MATERIALS PROVIDED
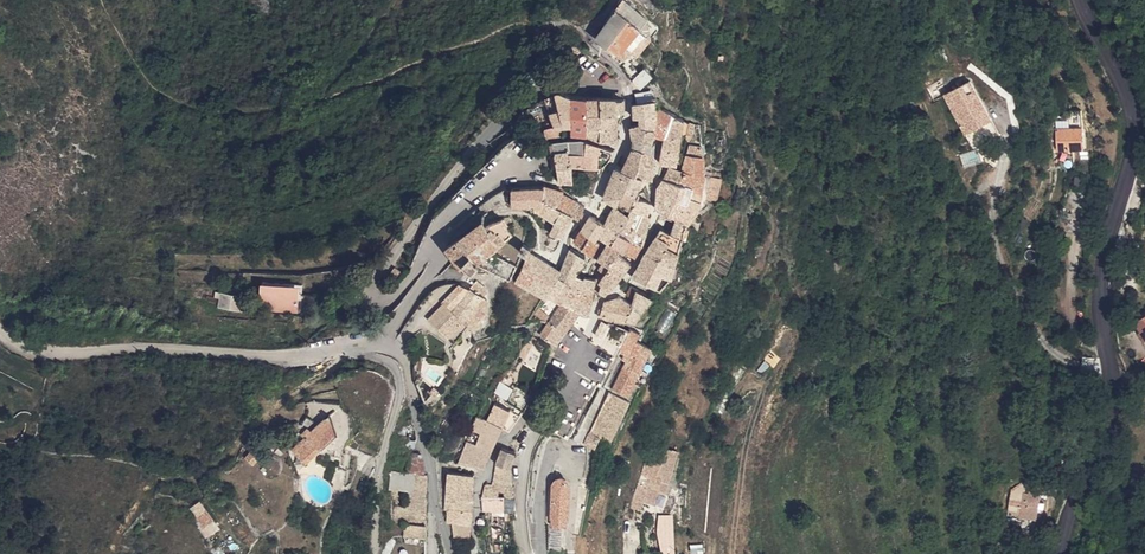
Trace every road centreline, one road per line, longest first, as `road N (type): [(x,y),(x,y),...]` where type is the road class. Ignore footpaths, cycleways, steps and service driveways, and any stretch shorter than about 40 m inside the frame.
road 1 (secondary): [(1061,553),(1107,378),(1100,259),(1135,133),(1078,0)]
road 2 (residential): [(433,246),(406,287),(388,301),(375,298),(374,286),(445,181),(505,112),(551,89),(625,85)]
road 3 (tertiary): [(349,346),(291,358),(134,347),(55,352),(29,350),(0,330)]
road 4 (residential): [(349,346),(381,360),(400,389),(375,496),(373,553)]
road 5 (residential): [(538,553),(540,486),(547,461),(559,454),(571,461),(575,493),(571,553)]
road 6 (tertiary): [(435,510),(406,363),(386,341)]
road 7 (residential): [(541,417),(496,447),(479,476),(472,553)]
road 8 (residential): [(433,246),(447,218),(485,181),(539,160)]
road 9 (residential): [(528,553),(519,512),(524,460),(541,417)]

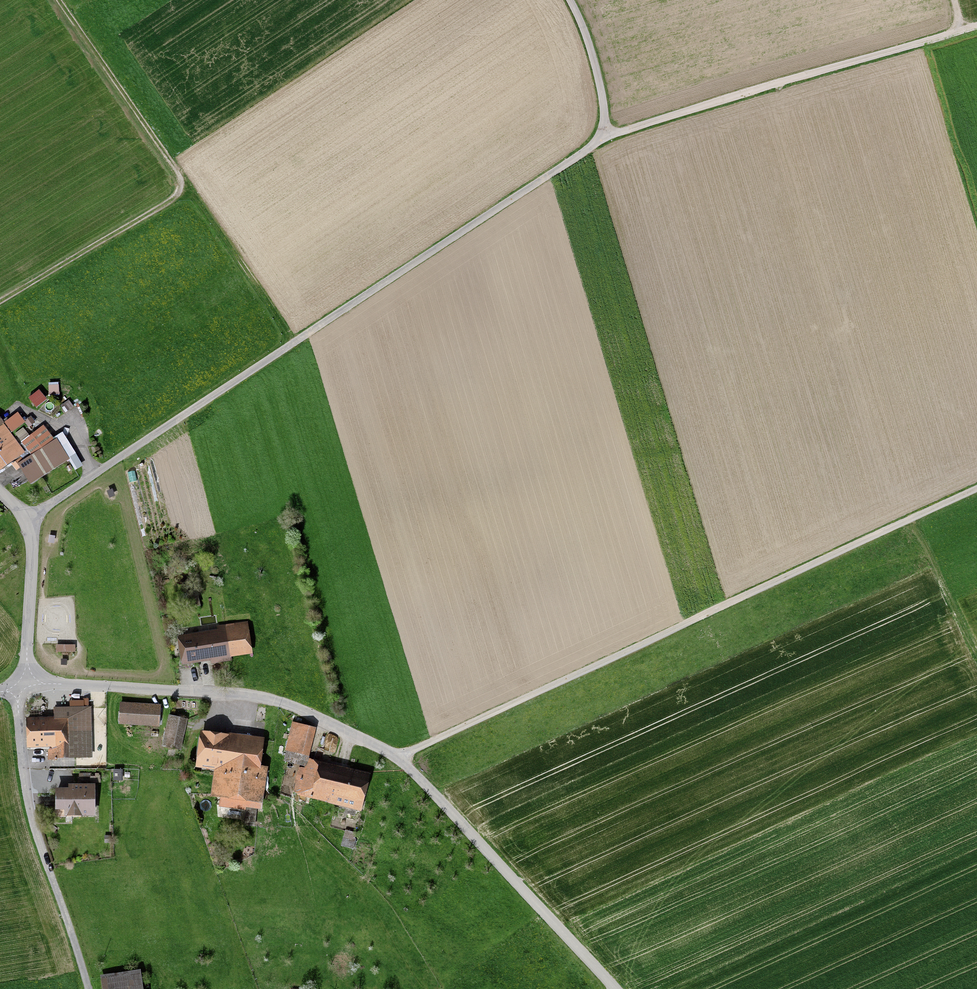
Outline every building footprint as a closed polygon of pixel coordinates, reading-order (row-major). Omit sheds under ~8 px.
[(19,444),(11,432),(24,423),(17,413),(3,423),(0,418),(0,466),(8,461),(15,471),(21,467),(31,482),(72,453),(60,436),(53,442),(43,428),(19,444)] [(185,623),(189,656),(254,649),(250,616),(185,623)] [(79,637),(58,637),(58,648),(79,648),(79,637)] [(160,703),(118,701),(117,727),(159,729),(160,703)] [(95,704),(35,705),(36,745),(50,744),(51,756),(96,755),(95,704)] [(185,723),(171,720),(165,745),(179,748),(185,723)] [(308,728),(294,724),(286,761),(300,764),(308,728)] [(264,741),(202,733),(198,761),(226,765),(221,804),(244,807),(244,804),(255,806),(264,741)] [(314,765),(312,771),(299,768),(293,791),(356,807),(363,778),(314,765)] [(68,783),(68,788),(55,788),(55,809),(64,809),(64,816),(95,816),(95,783),(68,783)] [(214,783),(192,788),(197,811),(219,806),(214,783)] [(257,827),(260,806),(255,806),(244,804),(244,807),(243,812),(224,809),(223,818),(242,821),(241,824),(257,827)] [(356,840),(345,837),(343,845),(354,848),(356,840)] [(113,975),(114,988),(139,988),(138,974),(113,975)]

PROMPT
All of the listing above must be output exactly, except for its pictures.

RESULT FOR THIS EXERCISE
Trace every road centreline, one road per line, longest first, as `road N (type): [(x,y),(x,y),...]` where type is the road class. Ignore footpaths, cycleways, steps and service driveways, and any stretch shorter than about 40 m inside the frame.
road 1 (secondary): [(1061,553),(1107,378),(1100,259),(1135,133),(1078,0)]
road 2 (residential): [(433,246),(406,287),(388,301),(375,298),(374,286),(445,181),(505,112),(551,89),(625,85)]
road 3 (tertiary): [(349,346),(291,358),(134,347),(55,352),(29,350),(0,330)]
road 4 (residential): [(349,346),(381,360),(400,389),(375,496),(373,553)]
road 5 (residential): [(538,553),(540,486),(547,461),(559,454),(571,461),(575,493),(571,553)]
road 6 (tertiary): [(435,510),(406,363),(386,341)]
road 7 (residential): [(541,417),(496,447),(479,476),(472,553)]
road 8 (residential): [(433,246),(447,218),(485,181),(539,160)]
road 9 (residential): [(528,553),(519,512),(524,460),(541,417)]

Outline every building footprint as a closed polygon of pixel coordinates, reading-order (row-major). Omit sheds under ~8 px.
[(19,444),(11,432),(24,423),(17,413),(3,423),(0,418),(0,466),(8,461),(15,471),(21,467),(31,482),(72,453),(60,436),(53,442),(43,428),(19,444)] [(185,623),(189,656),(254,649),(250,616),(185,623)] [(79,637),(58,637),(58,648),(79,648),(79,637)] [(160,703),(118,701),(117,727),(159,729),(160,703)] [(95,704),(35,705),(36,745),(50,744),(51,756),(96,755),(95,704)] [(185,723),(171,720),(165,745),(179,748),(185,723)] [(308,728),(294,724),(286,761),(300,764),(308,728)] [(264,741),(202,733),(198,761),(226,765),(221,804),(244,807),(244,804),(255,806),(264,741)] [(314,765),(312,771),(299,768),(293,791),(356,807),(363,778),(314,765)] [(68,783),(68,788),(55,788),(55,809),(64,809),(64,816),(95,816),(95,783),(68,783)] [(214,783),(192,788),(197,811),(219,806),(214,783)] [(257,827),(260,806),(255,806),(244,804),(244,807),(243,812),(224,809),(223,818),(242,821),(241,824),(257,827)] [(356,840),(345,837),(343,845),(354,848),(356,840)] [(113,975),(114,988),(139,988),(138,974),(113,975)]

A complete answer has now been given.